━━━ Data supplied

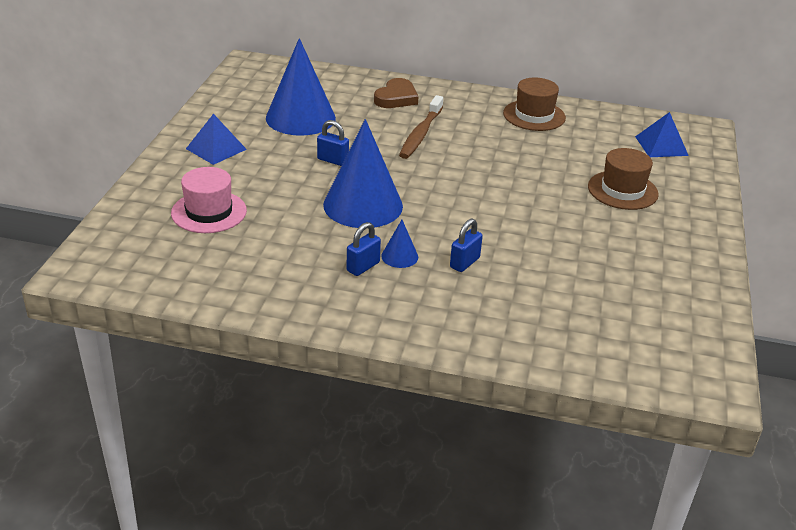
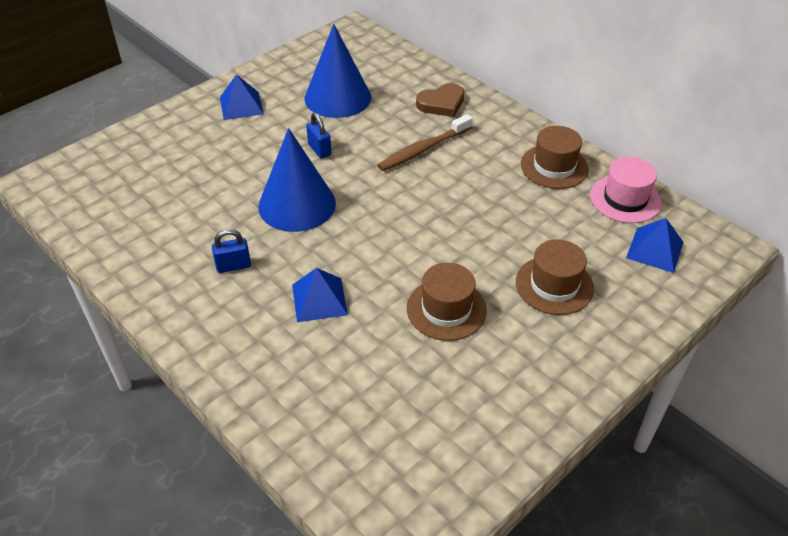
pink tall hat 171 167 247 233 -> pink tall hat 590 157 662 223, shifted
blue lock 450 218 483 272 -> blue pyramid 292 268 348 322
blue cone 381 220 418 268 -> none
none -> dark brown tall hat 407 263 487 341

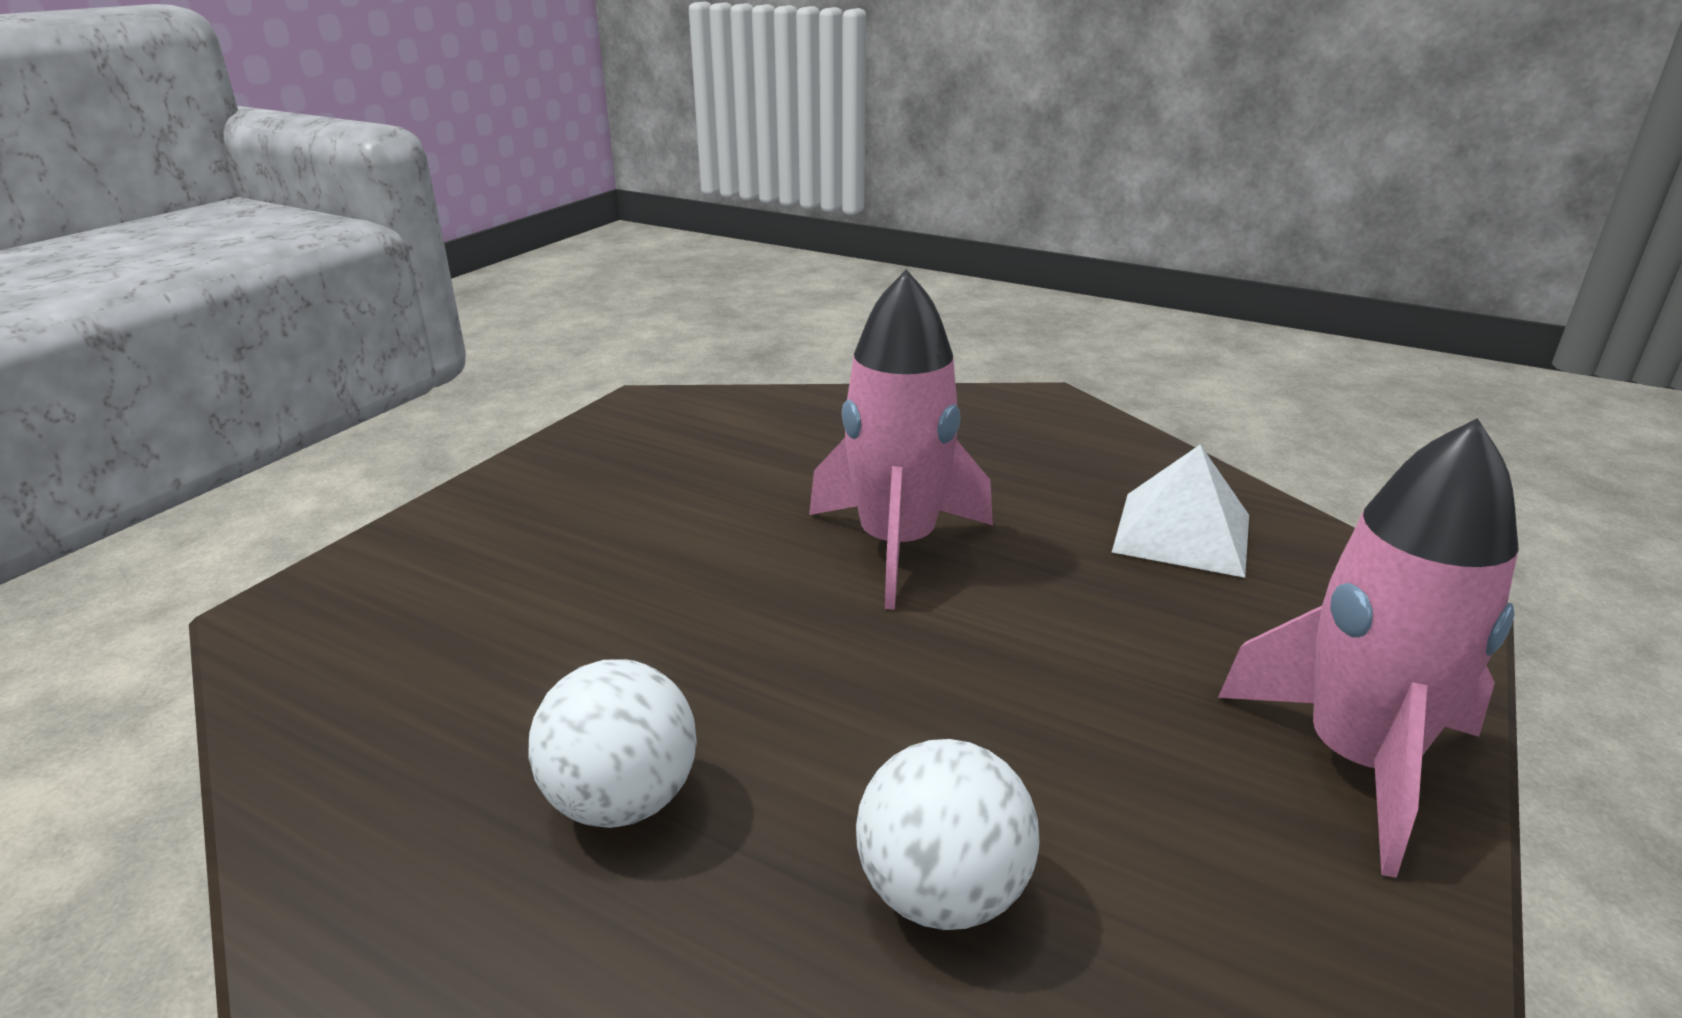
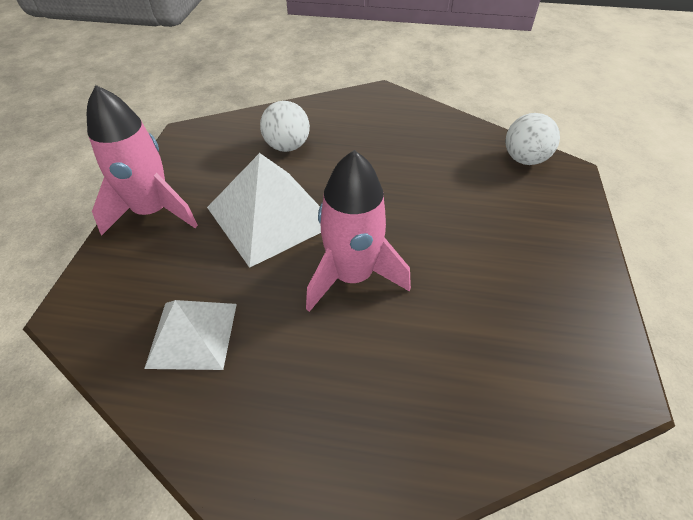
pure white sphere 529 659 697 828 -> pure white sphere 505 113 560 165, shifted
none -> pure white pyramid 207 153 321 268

━━━━━━

● About this task
Count every line above that holds the string "blue" and give the total, nothing more.

● Solution to this problem
2